[Provided material]

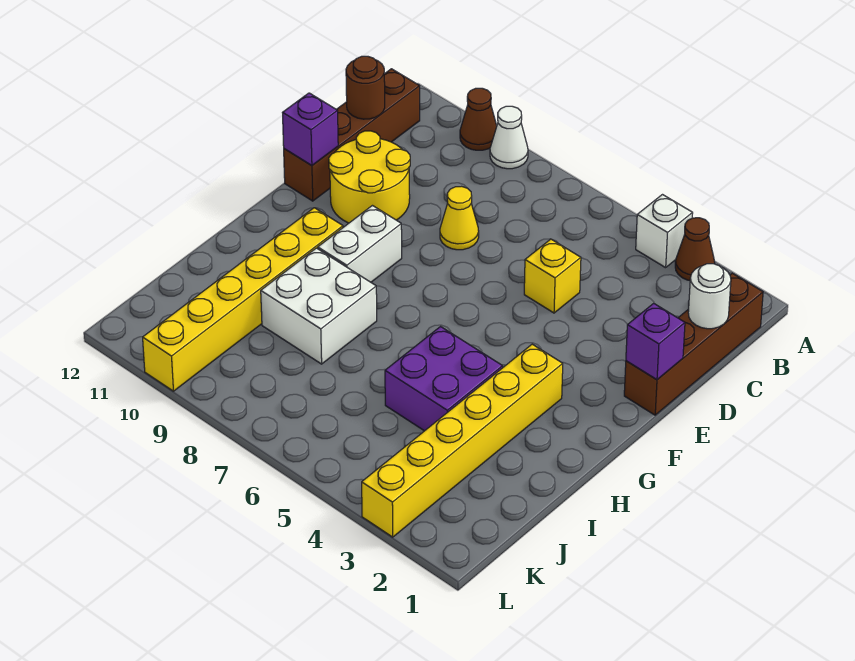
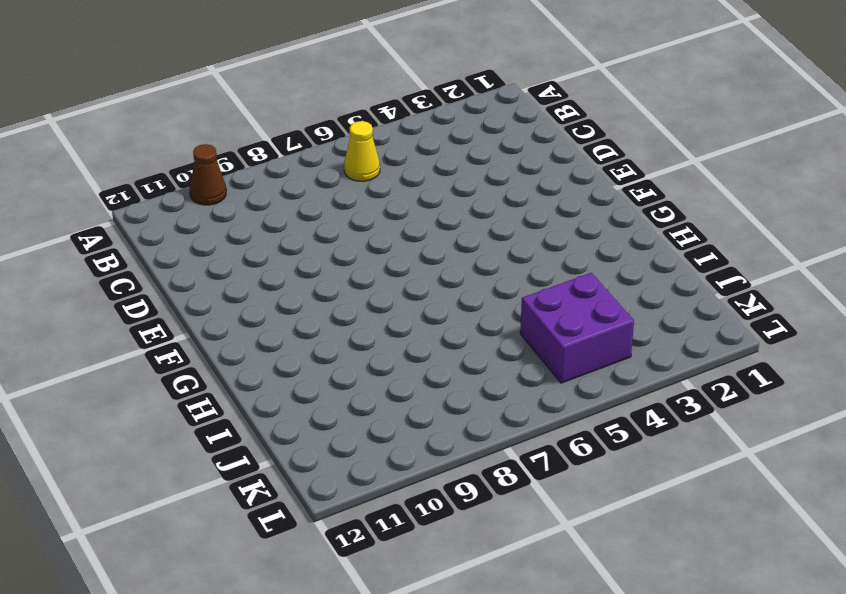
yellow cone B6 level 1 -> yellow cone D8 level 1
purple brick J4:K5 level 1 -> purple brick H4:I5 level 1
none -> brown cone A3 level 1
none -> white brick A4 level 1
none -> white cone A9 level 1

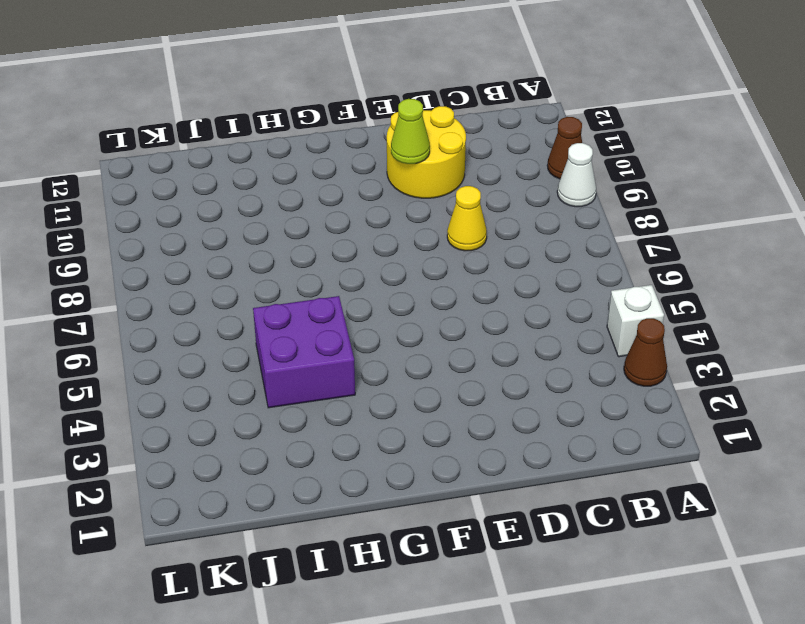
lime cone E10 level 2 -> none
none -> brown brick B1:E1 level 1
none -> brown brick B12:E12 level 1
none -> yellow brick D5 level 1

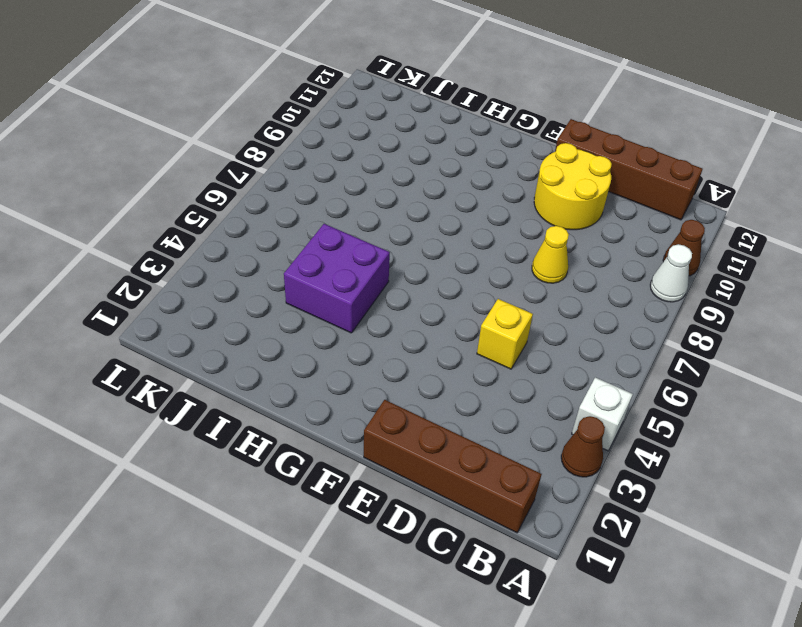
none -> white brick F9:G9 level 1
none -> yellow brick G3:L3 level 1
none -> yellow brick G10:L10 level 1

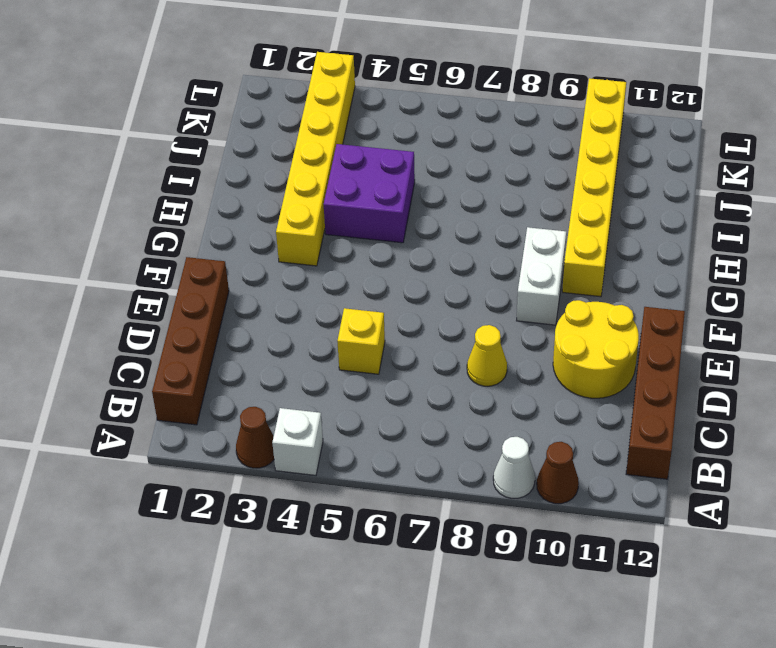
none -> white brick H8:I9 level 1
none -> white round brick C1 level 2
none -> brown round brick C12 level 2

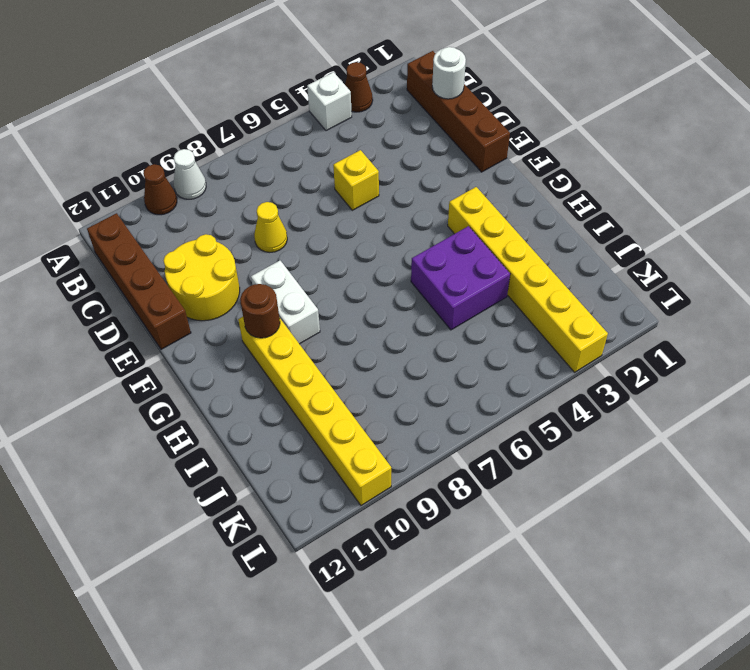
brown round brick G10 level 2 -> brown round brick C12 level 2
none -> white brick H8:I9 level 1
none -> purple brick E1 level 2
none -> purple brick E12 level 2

[/Provided material]

The problem: In the material above, how many lines contain "brown"? Reply with only the number.

Expected output: 5